#### [Exercise data]
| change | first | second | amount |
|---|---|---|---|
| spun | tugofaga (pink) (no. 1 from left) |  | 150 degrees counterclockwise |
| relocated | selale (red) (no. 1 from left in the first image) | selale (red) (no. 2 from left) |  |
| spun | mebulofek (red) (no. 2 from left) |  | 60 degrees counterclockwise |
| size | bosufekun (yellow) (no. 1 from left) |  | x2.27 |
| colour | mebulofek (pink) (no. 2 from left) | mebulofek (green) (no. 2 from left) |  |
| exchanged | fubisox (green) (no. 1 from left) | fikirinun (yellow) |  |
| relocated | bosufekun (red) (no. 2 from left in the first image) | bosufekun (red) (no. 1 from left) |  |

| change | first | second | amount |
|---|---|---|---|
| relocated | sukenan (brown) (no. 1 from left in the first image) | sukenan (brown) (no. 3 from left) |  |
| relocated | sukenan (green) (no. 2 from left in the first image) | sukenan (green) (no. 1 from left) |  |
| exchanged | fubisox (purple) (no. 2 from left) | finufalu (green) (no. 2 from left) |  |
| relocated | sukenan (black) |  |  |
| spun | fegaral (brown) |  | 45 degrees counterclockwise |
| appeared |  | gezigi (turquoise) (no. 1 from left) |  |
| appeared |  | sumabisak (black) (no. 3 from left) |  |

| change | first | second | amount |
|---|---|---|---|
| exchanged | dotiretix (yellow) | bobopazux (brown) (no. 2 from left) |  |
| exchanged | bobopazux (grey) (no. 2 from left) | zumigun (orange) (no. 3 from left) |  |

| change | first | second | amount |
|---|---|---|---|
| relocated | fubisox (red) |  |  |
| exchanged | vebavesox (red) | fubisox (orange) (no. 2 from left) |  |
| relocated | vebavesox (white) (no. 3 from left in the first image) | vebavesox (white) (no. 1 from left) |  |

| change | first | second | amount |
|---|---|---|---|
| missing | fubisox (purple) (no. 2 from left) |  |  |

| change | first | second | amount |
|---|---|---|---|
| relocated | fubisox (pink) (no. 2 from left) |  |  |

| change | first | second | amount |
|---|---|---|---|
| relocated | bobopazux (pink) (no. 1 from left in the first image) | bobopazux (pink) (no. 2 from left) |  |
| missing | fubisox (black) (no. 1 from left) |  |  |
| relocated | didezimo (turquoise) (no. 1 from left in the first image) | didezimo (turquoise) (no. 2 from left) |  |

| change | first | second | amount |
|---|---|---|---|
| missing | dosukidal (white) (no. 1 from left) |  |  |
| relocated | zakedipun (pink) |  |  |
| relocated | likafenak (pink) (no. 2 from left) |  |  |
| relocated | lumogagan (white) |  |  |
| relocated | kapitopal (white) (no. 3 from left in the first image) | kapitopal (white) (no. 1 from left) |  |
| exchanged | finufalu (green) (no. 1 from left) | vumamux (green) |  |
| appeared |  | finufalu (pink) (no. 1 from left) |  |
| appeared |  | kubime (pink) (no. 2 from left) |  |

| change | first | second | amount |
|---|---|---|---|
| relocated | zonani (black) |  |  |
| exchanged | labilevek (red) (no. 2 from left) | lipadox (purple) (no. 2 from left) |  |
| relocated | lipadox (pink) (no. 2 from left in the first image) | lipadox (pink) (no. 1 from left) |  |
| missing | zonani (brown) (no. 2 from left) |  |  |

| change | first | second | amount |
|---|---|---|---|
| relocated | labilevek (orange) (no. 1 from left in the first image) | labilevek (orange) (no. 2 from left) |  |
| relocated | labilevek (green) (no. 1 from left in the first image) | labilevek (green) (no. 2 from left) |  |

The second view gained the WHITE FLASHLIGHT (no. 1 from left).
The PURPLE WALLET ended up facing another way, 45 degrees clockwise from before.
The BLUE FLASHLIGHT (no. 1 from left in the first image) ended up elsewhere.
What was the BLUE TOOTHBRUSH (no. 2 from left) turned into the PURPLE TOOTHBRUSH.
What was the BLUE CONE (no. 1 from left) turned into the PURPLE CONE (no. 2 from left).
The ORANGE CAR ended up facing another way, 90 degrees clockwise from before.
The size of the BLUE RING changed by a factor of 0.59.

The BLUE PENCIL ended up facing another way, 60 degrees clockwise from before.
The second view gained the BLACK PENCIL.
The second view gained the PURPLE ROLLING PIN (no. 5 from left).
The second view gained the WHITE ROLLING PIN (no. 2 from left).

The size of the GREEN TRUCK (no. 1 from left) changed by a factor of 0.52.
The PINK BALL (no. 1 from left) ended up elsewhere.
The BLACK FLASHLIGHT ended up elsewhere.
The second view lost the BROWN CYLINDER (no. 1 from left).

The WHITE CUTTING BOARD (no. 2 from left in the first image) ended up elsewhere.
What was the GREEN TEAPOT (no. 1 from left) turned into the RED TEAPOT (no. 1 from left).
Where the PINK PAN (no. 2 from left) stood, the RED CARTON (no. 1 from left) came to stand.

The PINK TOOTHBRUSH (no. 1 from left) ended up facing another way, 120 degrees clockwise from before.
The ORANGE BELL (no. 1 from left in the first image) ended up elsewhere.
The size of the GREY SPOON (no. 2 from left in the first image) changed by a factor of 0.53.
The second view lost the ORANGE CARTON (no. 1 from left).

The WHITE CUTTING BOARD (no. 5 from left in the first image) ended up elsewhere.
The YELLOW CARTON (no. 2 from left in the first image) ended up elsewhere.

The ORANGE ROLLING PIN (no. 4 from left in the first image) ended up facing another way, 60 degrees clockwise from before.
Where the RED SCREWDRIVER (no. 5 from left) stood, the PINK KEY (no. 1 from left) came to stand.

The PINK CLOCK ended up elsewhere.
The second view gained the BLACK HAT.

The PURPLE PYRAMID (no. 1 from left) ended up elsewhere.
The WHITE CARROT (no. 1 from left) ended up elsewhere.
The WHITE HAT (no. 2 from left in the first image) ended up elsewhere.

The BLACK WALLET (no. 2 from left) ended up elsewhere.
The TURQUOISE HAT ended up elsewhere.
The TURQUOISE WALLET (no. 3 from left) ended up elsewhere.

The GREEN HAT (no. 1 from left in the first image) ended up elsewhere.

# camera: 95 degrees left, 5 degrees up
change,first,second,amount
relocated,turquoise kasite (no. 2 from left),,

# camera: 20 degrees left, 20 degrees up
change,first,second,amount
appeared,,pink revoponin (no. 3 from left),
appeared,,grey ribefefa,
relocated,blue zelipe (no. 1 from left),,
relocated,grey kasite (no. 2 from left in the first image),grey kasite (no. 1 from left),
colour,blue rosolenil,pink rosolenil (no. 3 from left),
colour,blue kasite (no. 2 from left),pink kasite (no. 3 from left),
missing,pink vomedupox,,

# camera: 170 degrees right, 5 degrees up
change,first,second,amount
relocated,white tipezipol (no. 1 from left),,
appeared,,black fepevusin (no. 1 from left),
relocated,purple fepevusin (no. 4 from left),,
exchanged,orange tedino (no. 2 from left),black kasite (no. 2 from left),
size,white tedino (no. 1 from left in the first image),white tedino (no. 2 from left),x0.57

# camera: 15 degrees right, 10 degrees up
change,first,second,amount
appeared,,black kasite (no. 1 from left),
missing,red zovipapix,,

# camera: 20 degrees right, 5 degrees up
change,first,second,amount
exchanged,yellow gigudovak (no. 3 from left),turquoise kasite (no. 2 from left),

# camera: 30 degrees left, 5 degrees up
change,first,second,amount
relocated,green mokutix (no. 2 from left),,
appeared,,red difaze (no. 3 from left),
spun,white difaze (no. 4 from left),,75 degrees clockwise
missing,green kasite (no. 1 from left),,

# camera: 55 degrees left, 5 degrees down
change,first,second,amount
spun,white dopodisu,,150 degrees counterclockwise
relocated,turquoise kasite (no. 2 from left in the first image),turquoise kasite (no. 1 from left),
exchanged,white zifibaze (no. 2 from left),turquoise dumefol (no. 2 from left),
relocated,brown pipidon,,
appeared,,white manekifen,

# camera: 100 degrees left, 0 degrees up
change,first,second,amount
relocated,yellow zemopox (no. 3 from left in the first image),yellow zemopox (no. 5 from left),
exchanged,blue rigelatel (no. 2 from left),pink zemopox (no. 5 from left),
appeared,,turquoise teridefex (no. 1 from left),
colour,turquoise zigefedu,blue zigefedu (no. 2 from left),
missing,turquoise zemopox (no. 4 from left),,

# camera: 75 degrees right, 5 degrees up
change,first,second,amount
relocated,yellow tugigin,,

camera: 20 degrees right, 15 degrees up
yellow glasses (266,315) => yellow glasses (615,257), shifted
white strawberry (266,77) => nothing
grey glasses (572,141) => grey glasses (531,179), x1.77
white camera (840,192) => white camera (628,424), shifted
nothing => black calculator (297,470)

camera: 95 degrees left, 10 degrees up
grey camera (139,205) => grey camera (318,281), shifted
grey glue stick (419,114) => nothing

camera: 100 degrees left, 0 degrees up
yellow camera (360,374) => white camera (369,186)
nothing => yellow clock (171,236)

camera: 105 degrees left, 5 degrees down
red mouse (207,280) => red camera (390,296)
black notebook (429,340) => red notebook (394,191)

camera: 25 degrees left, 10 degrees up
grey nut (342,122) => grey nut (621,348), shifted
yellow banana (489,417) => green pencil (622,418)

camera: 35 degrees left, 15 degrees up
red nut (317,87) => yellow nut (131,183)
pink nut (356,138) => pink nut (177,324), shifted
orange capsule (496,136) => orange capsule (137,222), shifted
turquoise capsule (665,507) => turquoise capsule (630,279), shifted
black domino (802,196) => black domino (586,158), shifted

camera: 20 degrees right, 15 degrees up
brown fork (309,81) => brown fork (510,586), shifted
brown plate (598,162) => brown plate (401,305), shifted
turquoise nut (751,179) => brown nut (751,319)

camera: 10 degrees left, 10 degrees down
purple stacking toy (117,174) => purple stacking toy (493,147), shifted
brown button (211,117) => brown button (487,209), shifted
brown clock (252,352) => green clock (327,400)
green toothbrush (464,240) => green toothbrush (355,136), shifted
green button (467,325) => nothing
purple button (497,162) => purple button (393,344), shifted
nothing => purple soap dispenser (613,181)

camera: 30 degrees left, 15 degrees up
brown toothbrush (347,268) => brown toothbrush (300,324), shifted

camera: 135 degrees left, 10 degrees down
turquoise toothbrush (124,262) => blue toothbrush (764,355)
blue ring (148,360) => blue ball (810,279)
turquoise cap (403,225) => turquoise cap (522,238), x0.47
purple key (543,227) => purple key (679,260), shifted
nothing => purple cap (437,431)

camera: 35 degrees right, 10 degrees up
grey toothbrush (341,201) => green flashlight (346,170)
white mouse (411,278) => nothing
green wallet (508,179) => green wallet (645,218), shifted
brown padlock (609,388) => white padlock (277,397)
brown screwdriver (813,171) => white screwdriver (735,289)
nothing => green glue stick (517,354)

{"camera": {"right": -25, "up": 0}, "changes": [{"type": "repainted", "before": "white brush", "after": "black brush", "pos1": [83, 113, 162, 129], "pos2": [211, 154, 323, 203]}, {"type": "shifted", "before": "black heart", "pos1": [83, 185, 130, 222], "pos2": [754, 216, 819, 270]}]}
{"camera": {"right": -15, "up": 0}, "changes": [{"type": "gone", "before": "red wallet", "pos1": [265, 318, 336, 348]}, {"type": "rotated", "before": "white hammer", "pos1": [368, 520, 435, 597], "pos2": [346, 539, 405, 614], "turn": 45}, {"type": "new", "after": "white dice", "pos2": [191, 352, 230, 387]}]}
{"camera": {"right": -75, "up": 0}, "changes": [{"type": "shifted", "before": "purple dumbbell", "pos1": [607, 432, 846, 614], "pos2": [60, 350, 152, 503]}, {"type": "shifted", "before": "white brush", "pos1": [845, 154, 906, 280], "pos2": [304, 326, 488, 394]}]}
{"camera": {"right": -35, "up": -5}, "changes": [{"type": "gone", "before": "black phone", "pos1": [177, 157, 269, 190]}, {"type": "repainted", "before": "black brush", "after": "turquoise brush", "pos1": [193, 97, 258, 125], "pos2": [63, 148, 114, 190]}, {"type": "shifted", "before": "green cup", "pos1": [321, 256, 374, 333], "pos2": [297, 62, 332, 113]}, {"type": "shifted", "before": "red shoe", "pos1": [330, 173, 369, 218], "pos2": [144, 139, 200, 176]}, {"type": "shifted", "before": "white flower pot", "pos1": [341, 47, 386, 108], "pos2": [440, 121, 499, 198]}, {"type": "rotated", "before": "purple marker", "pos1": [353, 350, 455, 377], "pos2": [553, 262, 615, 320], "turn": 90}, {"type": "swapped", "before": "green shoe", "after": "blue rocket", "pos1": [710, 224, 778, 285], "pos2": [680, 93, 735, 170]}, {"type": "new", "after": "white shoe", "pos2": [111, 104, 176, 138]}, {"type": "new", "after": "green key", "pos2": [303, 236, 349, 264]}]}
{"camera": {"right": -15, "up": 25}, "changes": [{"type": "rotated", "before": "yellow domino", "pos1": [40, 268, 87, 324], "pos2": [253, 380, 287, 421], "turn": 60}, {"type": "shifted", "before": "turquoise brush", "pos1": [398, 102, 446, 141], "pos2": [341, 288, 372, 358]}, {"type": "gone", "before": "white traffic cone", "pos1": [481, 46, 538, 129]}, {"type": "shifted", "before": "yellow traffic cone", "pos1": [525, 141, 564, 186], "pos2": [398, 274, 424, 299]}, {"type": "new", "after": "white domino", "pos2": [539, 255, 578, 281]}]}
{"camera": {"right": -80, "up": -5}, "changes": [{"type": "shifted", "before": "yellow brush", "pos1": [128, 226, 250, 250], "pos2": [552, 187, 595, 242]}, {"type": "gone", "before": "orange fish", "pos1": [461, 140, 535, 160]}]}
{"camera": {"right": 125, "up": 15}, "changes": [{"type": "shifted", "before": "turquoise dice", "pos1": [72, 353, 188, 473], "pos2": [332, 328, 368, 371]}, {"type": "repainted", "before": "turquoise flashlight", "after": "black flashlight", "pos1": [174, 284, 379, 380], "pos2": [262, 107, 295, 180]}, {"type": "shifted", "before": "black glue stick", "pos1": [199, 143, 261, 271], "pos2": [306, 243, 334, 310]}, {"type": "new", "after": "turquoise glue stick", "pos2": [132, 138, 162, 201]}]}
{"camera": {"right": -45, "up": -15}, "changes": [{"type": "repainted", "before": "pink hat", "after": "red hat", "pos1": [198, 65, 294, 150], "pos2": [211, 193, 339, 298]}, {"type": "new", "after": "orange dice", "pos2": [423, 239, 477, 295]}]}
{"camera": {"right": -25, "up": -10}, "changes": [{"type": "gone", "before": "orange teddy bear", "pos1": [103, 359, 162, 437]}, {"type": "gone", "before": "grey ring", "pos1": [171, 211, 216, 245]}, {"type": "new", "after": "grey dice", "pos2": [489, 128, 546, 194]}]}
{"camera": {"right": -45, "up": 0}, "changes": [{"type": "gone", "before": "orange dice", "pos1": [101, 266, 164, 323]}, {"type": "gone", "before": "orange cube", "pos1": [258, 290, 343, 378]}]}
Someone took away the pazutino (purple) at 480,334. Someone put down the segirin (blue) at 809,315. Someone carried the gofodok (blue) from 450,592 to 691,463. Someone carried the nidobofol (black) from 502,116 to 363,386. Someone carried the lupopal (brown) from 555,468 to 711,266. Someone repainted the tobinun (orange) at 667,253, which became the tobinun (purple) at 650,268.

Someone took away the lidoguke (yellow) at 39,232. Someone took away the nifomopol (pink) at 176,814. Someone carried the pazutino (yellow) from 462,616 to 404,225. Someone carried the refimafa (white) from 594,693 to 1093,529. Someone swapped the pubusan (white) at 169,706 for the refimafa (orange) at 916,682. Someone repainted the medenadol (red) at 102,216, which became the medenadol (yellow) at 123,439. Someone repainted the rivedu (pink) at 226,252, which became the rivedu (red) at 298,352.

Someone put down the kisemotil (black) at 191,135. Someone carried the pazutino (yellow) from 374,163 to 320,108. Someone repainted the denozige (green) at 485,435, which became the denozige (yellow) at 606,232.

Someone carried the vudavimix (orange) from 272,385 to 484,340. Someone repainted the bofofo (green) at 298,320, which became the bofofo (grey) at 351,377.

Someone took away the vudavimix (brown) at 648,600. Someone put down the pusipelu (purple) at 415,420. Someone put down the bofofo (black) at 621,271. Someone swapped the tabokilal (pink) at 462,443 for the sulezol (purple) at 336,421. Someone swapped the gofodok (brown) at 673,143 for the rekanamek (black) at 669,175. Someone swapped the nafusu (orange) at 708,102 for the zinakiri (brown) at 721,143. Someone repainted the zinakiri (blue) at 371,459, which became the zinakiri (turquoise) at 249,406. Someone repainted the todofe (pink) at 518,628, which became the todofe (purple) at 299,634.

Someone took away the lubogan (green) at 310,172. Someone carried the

#### [Exercise brief]
Retype the entries above exactly, but only from the line containing "relocated | selale" through the line containing "fubisox (green) (no.", both included.

#### [Written reply]
| relocated | selale (red) (no. 1 from left in the first image) | selale (red) (no. 2 from left) |  |
| spun | mebulofek (red) (no. 2 from left) |  | 60 degrees counterclockwise |
| size | bosufekun (yellow) (no. 1 from left) |  | x2.27 |
| colour | mebulofek (pink) (no. 2 from left) | mebulofek (green) (no. 2 from left) |  |
| exchanged | fubisox (green) (no. 1 from left) | fikirinun (yellow) |  |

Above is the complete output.